Before-and-after object listings:
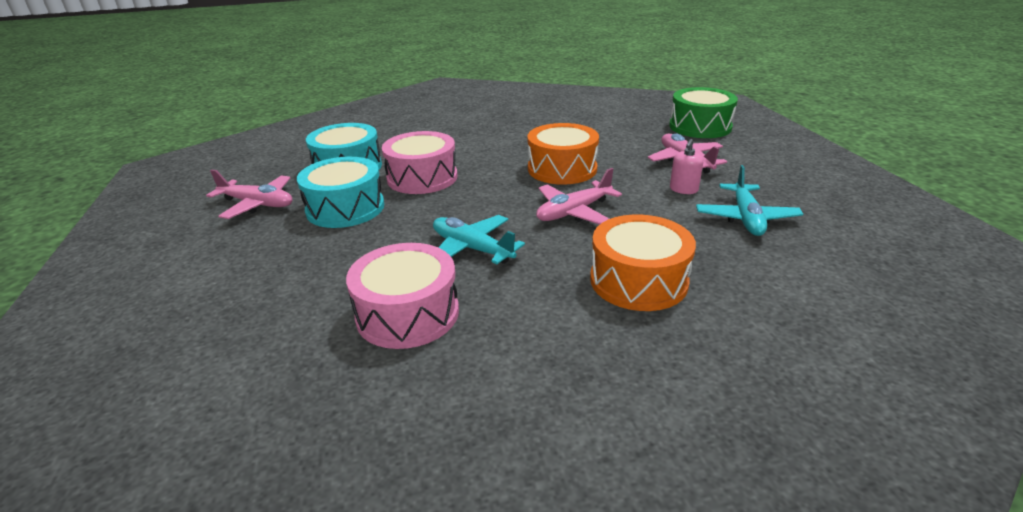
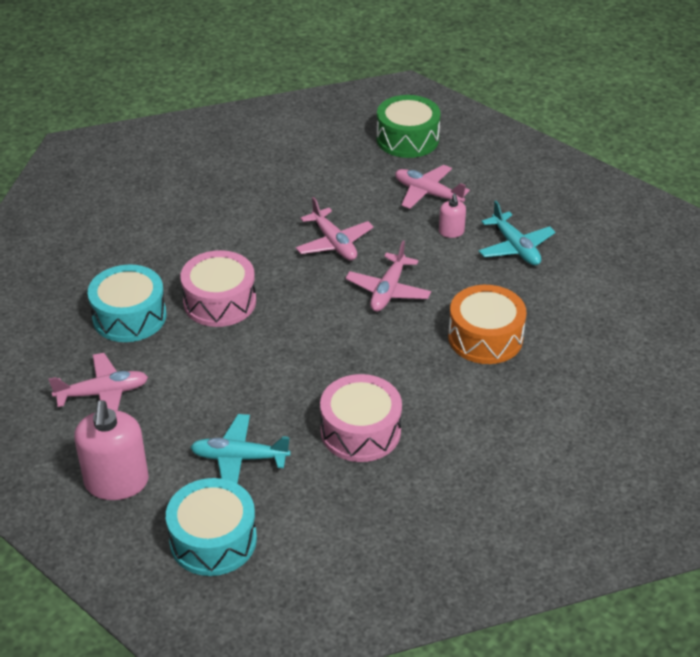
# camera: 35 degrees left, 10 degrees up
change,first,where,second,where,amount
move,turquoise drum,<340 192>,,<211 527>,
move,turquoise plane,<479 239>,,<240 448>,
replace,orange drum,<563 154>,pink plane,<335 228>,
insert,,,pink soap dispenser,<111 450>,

◆ **WHAT YOU NEED TO DO**
Omit the pictures; set down each record exactly.

◆ **EXERCISE RESULT**
# camera: 35 degrees left, 10 degrees up
change,first,where,second,where,amount
move,turquoise drum,<340 192>,,<211 527>,
move,turquoise plane,<479 239>,,<240 448>,
replace,orange drum,<563 154>,pink plane,<335 228>,
insert,,,pink soap dispenser,<111 450>,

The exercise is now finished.